> [Work to be completed] When you reach the line containing "(499, 382) = (450, 383): purple" in the data below, begin returning lines exactly as written, and stop once the line containing "(644, 730) = (462, 150): green" has been returned.

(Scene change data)
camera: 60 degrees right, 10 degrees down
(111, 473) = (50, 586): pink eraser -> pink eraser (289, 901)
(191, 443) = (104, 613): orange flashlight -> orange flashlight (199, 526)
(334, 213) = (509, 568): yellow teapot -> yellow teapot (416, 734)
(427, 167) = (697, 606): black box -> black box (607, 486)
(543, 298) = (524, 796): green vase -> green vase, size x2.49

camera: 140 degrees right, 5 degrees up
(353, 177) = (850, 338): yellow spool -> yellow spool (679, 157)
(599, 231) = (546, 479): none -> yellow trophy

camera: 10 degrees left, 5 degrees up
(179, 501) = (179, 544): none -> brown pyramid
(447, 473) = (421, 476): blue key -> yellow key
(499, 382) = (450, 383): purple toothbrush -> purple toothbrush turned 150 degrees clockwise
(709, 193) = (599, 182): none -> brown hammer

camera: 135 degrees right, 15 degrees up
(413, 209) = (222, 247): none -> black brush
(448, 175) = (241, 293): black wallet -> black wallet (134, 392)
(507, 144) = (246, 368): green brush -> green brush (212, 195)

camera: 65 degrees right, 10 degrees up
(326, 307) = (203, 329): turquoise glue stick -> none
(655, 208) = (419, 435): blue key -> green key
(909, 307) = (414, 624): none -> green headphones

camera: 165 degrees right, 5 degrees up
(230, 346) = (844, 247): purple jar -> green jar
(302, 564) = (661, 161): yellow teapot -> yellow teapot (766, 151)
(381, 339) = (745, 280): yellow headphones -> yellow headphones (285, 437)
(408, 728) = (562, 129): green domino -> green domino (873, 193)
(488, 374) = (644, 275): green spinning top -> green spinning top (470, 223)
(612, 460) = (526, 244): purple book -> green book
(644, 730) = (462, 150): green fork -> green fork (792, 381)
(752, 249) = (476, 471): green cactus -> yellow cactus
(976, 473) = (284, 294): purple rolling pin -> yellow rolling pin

> [Completed task]
(499, 382) = (450, 383): purple toothbrush -> purple toothbrush turned 150 degrees clockwise
(709, 193) = (599, 182): none -> brown hammer

camera: 135 degrees right, 15 degrees up
(413, 209) = (222, 247): none -> black brush
(448, 175) = (241, 293): black wallet -> black wallet (134, 392)
(507, 144) = (246, 368): green brush -> green brush (212, 195)

camera: 65 degrees right, 10 degrees up
(326, 307) = (203, 329): turquoise glue stick -> none
(655, 208) = (419, 435): blue key -> green key
(909, 307) = (414, 624): none -> green headphones

camera: 165 degrees right, 5 degrees up
(230, 346) = (844, 247): purple jar -> green jar
(302, 564) = (661, 161): yellow teapot -> yellow teapot (766, 151)
(381, 339) = (745, 280): yellow headphones -> yellow headphones (285, 437)
(408, 728) = (562, 129): green domino -> green domino (873, 193)
(488, 374) = (644, 275): green spinning top -> green spinning top (470, 223)
(612, 460) = (526, 244): purple book -> green book
(644, 730) = (462, 150): green fork -> green fork (792, 381)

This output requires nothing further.